+++ DATASET EXCERPTS

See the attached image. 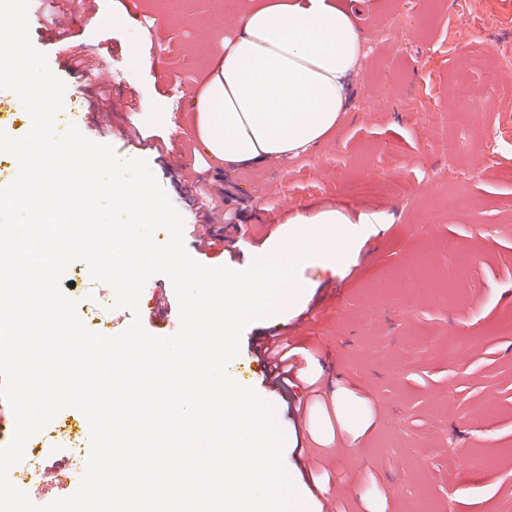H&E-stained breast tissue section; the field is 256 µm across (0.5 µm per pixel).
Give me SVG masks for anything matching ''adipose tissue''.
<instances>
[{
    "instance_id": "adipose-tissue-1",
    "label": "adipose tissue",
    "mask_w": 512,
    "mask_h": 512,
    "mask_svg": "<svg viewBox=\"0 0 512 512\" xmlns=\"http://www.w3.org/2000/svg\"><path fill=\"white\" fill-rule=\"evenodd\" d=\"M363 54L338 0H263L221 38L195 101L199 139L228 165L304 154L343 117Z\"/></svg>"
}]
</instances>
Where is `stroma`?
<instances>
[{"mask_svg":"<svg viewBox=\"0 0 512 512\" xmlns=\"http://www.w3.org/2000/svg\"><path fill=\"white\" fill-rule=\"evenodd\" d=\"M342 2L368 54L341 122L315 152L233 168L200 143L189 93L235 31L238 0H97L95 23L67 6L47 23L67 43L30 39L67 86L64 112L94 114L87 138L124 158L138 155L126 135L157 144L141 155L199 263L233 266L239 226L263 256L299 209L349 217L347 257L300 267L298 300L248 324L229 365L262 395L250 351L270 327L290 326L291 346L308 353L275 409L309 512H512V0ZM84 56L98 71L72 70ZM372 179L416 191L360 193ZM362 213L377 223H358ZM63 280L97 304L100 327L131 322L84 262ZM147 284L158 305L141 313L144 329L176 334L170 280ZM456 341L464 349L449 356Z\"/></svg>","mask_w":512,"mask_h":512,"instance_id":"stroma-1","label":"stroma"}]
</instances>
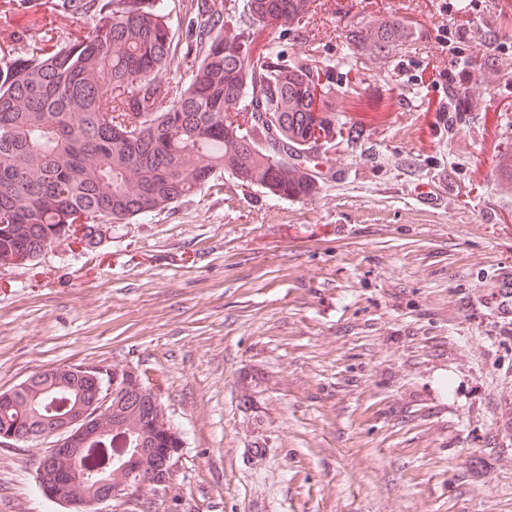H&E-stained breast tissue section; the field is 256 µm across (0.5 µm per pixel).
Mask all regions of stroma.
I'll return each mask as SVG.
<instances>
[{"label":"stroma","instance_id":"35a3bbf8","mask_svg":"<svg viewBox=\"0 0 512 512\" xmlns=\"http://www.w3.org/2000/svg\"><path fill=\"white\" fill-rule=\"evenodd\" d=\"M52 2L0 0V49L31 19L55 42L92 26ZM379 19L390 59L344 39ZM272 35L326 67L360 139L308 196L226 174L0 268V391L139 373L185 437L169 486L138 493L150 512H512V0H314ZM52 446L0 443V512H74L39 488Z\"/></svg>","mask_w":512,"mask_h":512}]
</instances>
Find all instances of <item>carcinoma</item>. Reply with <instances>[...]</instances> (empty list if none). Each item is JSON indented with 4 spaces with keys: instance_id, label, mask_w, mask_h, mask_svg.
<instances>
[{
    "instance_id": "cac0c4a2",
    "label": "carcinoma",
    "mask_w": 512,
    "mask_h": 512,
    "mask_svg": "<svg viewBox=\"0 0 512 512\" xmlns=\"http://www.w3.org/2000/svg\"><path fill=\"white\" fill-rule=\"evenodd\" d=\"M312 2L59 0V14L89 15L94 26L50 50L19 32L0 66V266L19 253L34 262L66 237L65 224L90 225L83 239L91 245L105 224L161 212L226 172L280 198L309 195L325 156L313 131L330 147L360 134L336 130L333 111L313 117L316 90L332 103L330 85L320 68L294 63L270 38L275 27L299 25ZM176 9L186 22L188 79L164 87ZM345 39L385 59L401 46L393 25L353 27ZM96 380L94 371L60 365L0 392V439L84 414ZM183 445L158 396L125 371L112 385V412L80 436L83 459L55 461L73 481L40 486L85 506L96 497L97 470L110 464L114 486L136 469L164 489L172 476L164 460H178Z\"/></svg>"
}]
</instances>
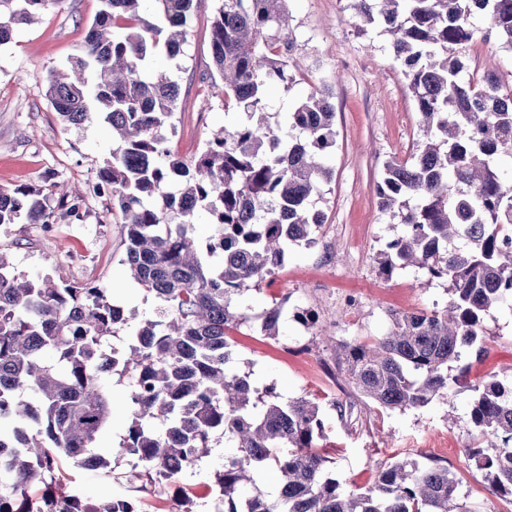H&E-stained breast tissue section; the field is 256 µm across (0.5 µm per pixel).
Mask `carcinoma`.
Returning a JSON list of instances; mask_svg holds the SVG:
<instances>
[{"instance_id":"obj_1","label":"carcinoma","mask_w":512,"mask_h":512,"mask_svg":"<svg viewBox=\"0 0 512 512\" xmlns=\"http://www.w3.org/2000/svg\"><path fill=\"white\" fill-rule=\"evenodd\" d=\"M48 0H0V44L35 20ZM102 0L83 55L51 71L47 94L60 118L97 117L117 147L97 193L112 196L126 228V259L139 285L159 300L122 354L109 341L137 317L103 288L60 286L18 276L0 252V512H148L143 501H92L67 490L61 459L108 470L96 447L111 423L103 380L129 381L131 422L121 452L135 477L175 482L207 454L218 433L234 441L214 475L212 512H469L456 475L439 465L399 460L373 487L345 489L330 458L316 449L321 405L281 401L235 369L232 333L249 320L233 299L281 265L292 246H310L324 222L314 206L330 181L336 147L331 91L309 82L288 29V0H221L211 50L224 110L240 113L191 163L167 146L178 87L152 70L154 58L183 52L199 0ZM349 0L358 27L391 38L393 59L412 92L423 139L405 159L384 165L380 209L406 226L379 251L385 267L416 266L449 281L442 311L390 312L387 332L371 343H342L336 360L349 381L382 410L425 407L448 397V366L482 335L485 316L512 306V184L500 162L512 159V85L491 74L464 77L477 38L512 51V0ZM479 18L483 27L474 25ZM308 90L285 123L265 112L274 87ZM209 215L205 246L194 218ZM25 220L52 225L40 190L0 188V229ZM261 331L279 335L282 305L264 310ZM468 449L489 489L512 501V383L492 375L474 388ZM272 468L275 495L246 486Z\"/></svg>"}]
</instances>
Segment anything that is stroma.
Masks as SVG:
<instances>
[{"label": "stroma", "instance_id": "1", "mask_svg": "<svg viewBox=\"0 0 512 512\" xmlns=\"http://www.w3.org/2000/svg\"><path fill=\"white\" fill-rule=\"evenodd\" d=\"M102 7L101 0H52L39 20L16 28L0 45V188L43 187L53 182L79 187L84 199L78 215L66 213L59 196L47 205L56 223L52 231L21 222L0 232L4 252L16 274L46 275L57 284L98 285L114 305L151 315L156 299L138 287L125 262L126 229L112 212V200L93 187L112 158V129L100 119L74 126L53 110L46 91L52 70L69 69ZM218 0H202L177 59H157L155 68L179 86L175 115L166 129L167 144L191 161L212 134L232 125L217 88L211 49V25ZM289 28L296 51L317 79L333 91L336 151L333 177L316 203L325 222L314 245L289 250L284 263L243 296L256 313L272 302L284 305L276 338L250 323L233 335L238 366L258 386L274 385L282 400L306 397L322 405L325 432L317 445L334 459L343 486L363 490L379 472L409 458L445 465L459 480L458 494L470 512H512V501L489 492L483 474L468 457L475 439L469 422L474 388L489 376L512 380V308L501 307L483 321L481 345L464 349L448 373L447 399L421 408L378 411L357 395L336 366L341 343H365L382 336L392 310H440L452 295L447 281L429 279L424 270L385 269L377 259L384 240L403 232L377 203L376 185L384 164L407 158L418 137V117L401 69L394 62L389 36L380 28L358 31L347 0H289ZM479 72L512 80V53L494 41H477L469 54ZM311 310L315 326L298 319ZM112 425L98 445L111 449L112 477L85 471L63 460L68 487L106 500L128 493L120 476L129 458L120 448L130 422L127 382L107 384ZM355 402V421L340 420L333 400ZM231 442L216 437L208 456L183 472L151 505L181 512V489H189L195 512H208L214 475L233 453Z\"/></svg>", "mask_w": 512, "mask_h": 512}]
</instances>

++++++

Consider the entries above and return each line with the string "anything".

Give me SVG masks for anything matching ''adipose tissue''.
Segment anything that is stroma.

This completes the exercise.